WORK INSTRUCTIONS » Give each record below again, without a single difference.

SUPPLIED DATA »
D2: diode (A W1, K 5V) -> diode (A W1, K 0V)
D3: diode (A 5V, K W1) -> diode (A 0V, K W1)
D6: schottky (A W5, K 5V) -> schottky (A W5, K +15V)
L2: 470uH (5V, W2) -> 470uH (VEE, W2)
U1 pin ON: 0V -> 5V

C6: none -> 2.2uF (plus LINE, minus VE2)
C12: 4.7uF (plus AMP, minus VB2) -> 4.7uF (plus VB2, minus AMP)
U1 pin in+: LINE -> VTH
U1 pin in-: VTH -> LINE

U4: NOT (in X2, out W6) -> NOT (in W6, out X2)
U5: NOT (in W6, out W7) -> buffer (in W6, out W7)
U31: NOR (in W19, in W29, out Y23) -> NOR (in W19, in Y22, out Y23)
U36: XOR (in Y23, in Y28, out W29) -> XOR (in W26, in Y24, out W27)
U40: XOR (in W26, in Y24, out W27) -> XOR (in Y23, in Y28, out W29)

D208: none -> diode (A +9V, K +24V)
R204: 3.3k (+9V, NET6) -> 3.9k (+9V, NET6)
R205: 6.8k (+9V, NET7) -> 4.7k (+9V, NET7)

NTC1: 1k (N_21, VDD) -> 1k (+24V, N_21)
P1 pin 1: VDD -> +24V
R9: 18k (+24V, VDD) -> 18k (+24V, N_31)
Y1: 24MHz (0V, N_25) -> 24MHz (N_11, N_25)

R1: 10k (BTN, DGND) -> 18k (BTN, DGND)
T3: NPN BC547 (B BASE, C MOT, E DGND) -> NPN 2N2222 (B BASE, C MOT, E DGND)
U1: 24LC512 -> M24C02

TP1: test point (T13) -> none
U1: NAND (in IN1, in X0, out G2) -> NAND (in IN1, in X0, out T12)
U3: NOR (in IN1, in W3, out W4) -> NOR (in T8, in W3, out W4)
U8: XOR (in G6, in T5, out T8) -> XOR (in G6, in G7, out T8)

YOUR RESPONSE »
D2: diode (A W1, K 5V) -> diode (A W1, K 0V)
D3: diode (A 5V, K W1) -> diode (A 0V, K W1)
D6: schottky (A W5, K 5V) -> schottky (A W5, K +15V)
L2: 470uH (5V, W2) -> 470uH (VEE, W2)
U1 pin ON: 0V -> 5V

C6: none -> 2.2uF (plus LINE, minus VE2)
C12: 4.7uF (plus AMP, minus VB2) -> 4.7uF (plus VB2, minus AMP)
U1 pin in+: LINE -> VTH
U1 pin in-: VTH -> LINE

U4: NOT (in X2, out W6) -> NOT (in W6, out X2)
U5: NOT (in W6, out W7) -> buffer (in W6, out W7)
U31: NOR (in W19, in W29, out Y23) -> NOR (in W19, in Y22, out Y23)
U36: XOR (in Y23, in Y28, out W29) -> XOR (in W26, in Y24, out W27)
U40: XOR (in W26, in Y24, out W27) -> XOR (in Y23, in Y28, out W29)

D208: none -> diode (A +9V, K +24V)
R204: 3.3k (+9V, NET6) -> 3.9k (+9V, NET6)
R205: 6.8k (+9V, NET7) -> 4.7k (+9V, NET7)

NTC1: 1k (N_21, VDD) -> 1k (+24V, N_21)
P1 pin 1: VDD -> +24V
R9: 18k (+24V, VDD) -> 18k (+24V, N_31)
Y1: 24MHz (0V, N_25) -> 24MHz (N_11, N_25)

R1: 10k (BTN, DGND) -> 18k (BTN, DGND)
T3: NPN BC547 (B BASE, C MOT, E DGND) -> NPN 2N2222 (B BASE, C MOT, E DGND)
U1: 24LC512 -> M24C02

TP1: test point (T13) -> none
U1: NAND (in IN1, in X0, out G2) -> NAND (in IN1, in X0, out T12)
U3: NOR (in IN1, in W3, out W4) -> NOR (in T8, in W3, out W4)
U8: XOR (in G6, in T5, out T8) -> XOR (in G6, in G7, out T8)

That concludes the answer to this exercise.